• WORK REQUIRED:
Your copy should match the records below word for word and contain no pictures.

• RECORDS PROVIDED:

* * * *

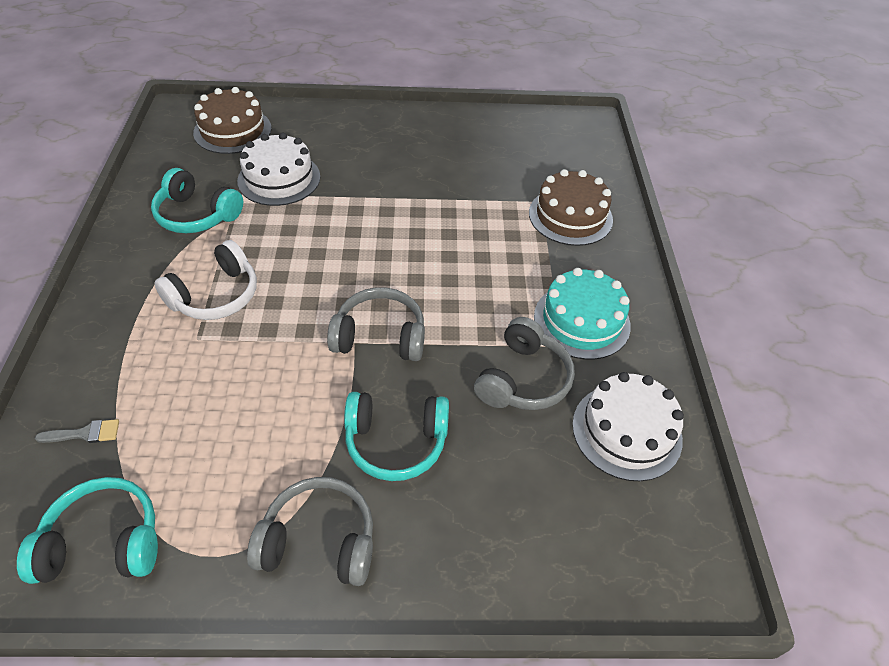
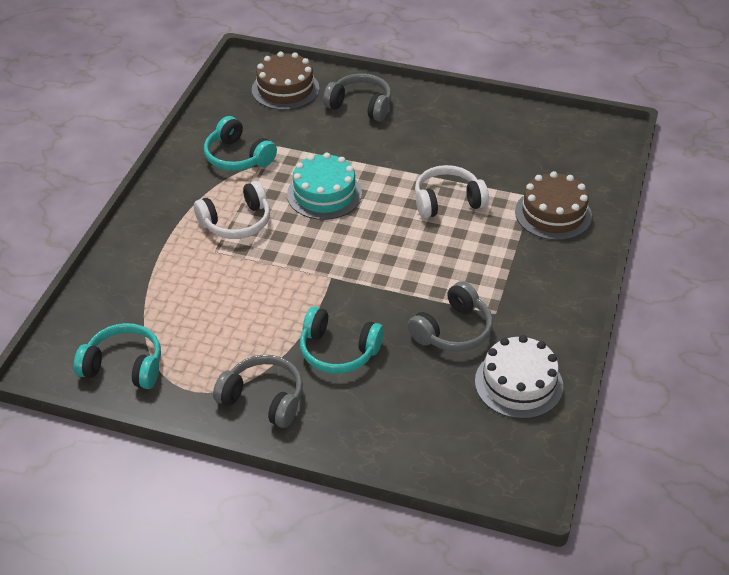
camera: 20 degrees right, 5 degrees down
(85, 433) = (124, 298): grey brush -> none
(279, 179) = (312, 138): white cake -> none
(380, 336) = (352, 277): grey headphones -> grey headphones (360, 105)
(455, 223) = (447, 201): none -> white headphones
(581, 321) = (521, 298): turquoise cake -> turquoise cake (324, 194)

* * * *

• WRITTEN RESPONSE:
camera: 20 degrees right, 5 degrees down
(85, 433) = (124, 298): grey brush -> none
(279, 179) = (312, 138): white cake -> none
(380, 336) = (352, 277): grey headphones -> grey headphones (360, 105)
(455, 223) = (447, 201): none -> white headphones
(581, 321) = (521, 298): turquoise cake -> turquoise cake (324, 194)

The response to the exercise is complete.